** Task data follows **

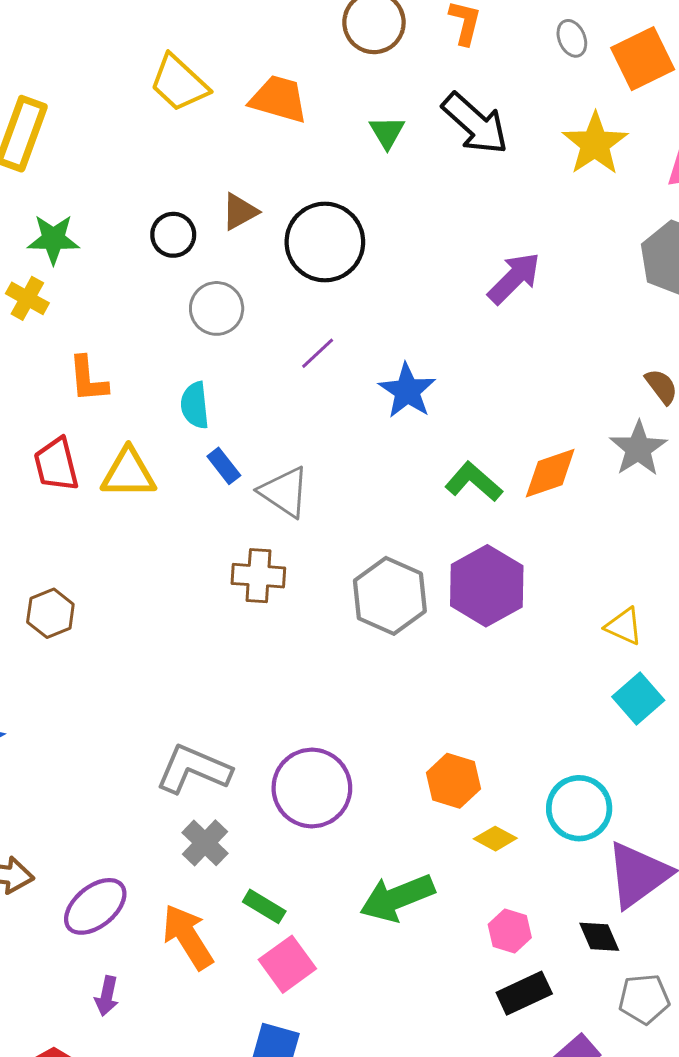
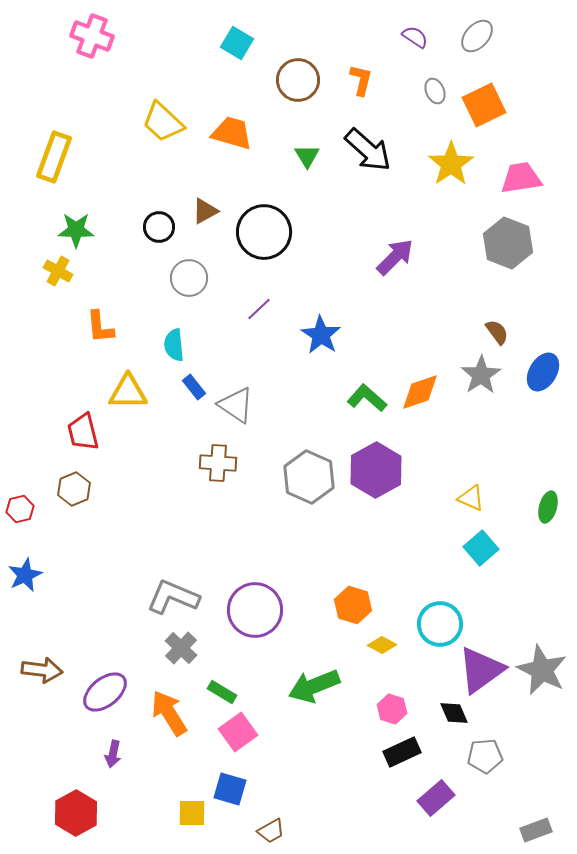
red trapezoid: (56, 464) -> (83, 432), moved

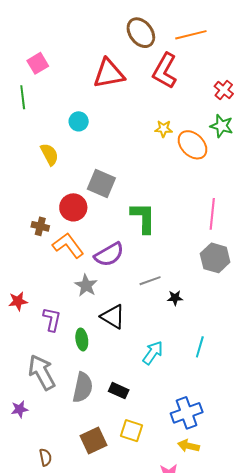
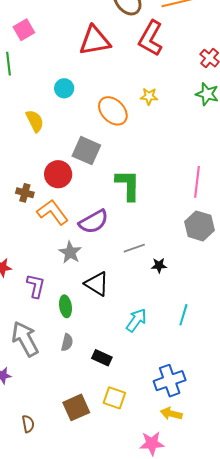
orange ellipse: (193, 145) -> (113, 111), moved
gray semicircle: (83, 387) -> (67, 342), moved, size x0.6

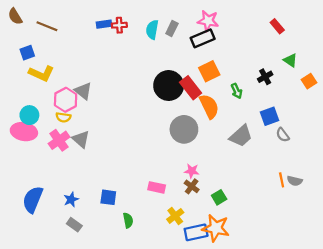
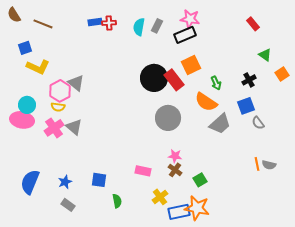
black cross: (265, 77) -> (249, 80), moved
orange semicircle: (209, 106) -> (206, 102), moved, turned 150

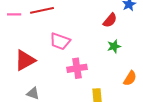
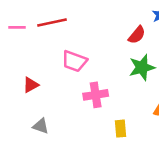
green star: (114, 46) -> (142, 67), size x1.5
red triangle: (25, 60) -> (31, 85), size x0.6

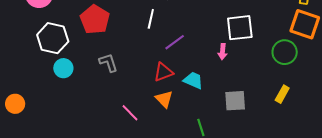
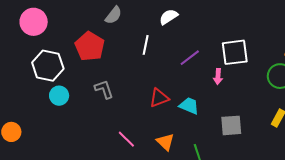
purple line: (175, 42) -> (190, 58), moved
orange triangle: (164, 99) -> (165, 142), moved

** End of Task data **

Identify the lines of the entries containing the string "triangle". Copy each such line.

▸ **Answer box**
red triangle: (25, 60) -> (31, 85), size x0.6
orange triangle: (164, 99) -> (165, 142), moved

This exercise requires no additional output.